The lines to return are those below that contain the word "Donut".

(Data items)
----

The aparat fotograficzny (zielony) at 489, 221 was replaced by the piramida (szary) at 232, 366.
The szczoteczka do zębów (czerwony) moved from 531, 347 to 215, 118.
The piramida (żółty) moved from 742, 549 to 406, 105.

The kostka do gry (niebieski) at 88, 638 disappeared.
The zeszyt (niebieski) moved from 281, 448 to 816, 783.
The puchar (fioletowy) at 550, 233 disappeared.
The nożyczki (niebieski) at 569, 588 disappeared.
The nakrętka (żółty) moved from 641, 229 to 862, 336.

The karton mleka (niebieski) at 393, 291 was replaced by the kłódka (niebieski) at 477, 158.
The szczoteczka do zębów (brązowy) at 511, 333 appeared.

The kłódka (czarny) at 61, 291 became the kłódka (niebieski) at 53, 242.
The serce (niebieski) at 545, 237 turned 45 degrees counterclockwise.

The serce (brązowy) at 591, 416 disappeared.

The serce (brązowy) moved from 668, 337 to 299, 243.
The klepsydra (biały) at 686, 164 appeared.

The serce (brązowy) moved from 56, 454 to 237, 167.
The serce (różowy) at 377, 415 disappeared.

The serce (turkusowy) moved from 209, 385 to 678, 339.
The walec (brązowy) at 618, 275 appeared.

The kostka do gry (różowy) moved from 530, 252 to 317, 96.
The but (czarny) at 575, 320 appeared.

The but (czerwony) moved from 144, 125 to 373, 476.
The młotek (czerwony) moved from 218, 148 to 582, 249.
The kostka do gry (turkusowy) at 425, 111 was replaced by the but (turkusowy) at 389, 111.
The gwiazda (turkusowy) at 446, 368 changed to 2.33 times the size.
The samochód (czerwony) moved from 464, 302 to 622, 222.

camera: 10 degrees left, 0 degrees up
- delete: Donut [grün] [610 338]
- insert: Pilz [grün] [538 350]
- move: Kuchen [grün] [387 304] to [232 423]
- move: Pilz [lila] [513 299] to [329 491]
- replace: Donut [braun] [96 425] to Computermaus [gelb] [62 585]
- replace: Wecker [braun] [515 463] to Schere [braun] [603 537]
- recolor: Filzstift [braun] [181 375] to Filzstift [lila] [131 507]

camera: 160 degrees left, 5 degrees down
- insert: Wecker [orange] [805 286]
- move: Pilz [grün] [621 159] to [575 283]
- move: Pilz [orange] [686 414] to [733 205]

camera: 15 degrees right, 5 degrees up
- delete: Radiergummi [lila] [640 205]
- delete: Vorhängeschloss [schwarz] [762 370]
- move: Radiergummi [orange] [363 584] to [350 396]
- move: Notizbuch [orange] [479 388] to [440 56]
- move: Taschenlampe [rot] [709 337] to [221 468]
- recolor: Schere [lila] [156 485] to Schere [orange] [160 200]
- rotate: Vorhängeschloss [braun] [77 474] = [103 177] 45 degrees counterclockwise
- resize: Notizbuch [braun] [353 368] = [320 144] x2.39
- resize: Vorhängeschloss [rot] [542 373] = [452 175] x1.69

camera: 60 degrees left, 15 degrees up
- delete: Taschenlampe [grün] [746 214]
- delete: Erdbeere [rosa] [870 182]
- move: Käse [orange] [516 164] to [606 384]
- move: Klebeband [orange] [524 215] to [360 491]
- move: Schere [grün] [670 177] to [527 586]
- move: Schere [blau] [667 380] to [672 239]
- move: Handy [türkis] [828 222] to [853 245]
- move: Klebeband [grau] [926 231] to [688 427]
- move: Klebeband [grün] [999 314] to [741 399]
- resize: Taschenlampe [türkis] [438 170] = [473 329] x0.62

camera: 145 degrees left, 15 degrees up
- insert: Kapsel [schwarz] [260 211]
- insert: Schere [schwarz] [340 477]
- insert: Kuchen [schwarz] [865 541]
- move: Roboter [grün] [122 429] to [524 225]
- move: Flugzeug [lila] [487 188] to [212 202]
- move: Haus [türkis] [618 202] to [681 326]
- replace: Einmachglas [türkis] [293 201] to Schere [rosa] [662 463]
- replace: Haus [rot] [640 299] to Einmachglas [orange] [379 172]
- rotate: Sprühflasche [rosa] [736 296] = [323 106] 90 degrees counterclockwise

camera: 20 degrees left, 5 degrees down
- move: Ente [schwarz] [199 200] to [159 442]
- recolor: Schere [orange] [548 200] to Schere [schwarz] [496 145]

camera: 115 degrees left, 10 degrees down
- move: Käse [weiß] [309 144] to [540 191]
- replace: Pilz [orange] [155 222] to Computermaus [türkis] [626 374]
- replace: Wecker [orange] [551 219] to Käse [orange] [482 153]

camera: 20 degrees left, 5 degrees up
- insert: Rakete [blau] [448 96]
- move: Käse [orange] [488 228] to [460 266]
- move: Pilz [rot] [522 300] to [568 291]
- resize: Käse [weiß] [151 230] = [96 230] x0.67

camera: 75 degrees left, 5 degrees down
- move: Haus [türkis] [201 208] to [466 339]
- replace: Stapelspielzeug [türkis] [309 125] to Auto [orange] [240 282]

----

» Output:
- delete: Donut [grün] [610 338]
- replace: Donut [braun] [96 425] to Computermaus [gelb] [62 585]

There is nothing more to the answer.